Stored items from a collection
--- START ---
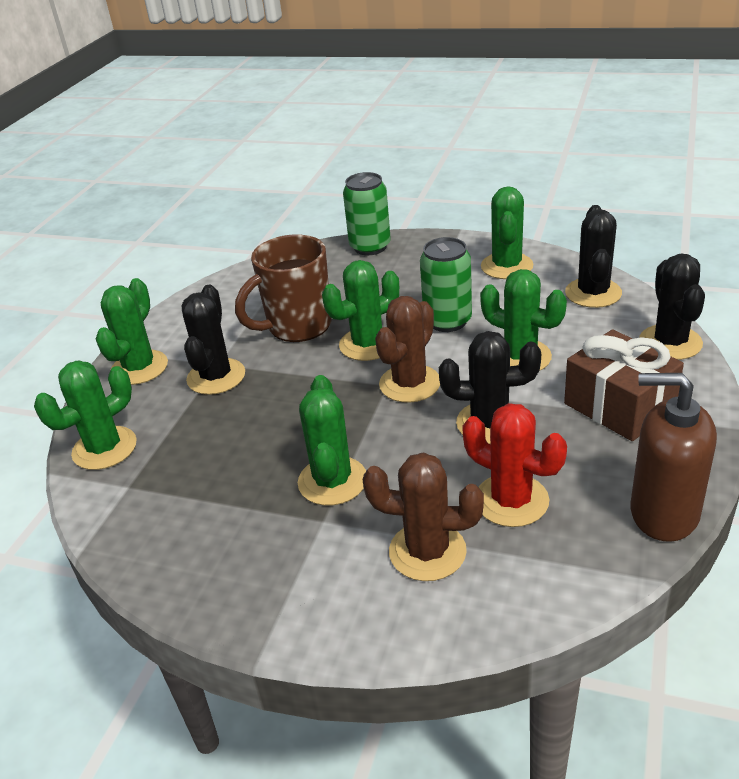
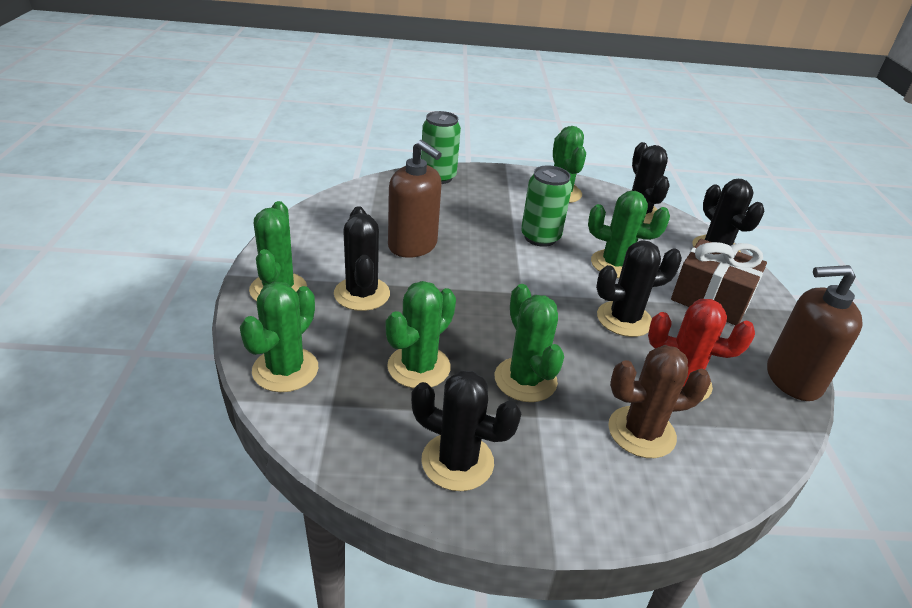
camera: 25 degrees left, 0 degrees up
(214, 556) = (457, 462): none -> black cactus
(297, 326) = (413, 246): brown mug -> brown soap dispenser
(367, 344) = (485, 259): green cactus -> green cactus (419, 367)
(410, 384) = (540, 291): brown cactus -> none

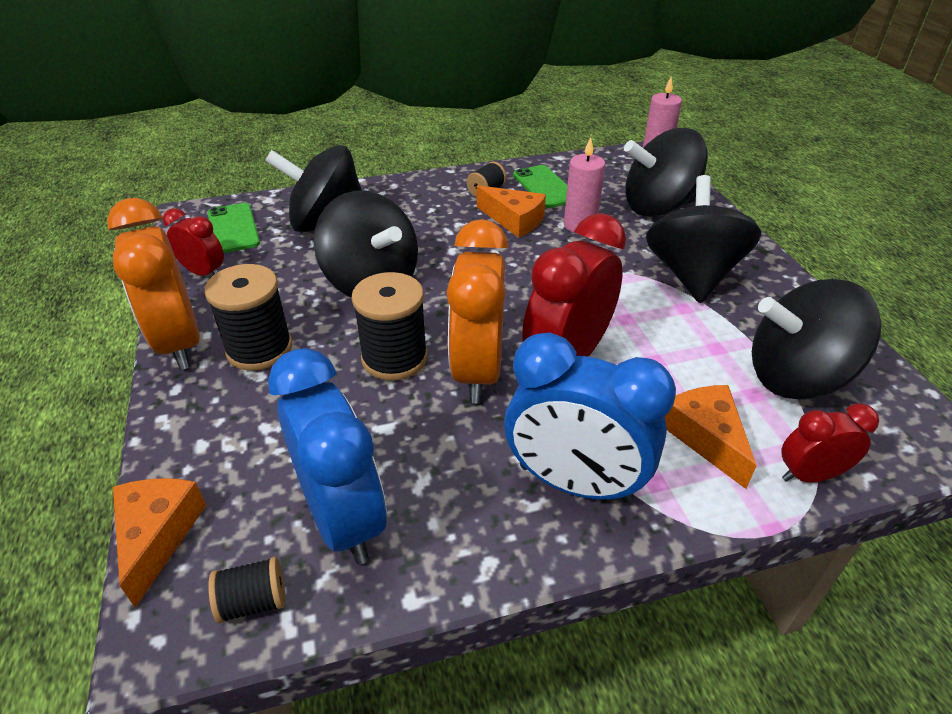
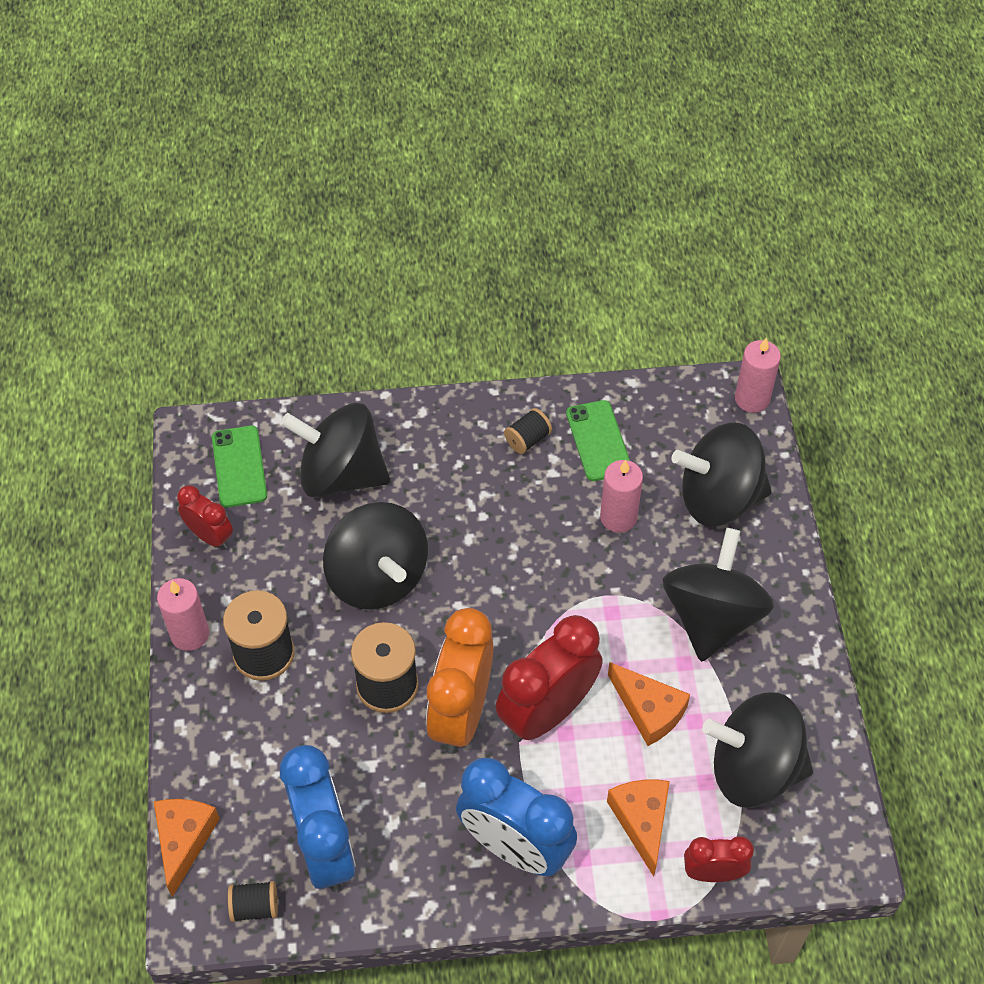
camera: 10 degrees right, 15 degrees up
(179, 343) = (190, 634): orange clock -> pink candle
(514, 220) = (547, 497): orange cheese -> orange cheese (649, 710)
--- END ---
Exercise =>
All of the entries above need to be repeated exactly, minus the pictures.

Answer space =>
camera: 25 degrees left, 0 degrees up
(214, 556) = (457, 462): none -> black cactus
(297, 326) = (413, 246): brown mug -> brown soap dispenser
(367, 344) = (485, 259): green cactus -> green cactus (419, 367)
(410, 384) = (540, 291): brown cactus -> none

camera: 10 degrees right, 15 degrees up
(179, 343) = (190, 634): orange clock -> pink candle
(514, 220) = (547, 497): orange cheese -> orange cheese (649, 710)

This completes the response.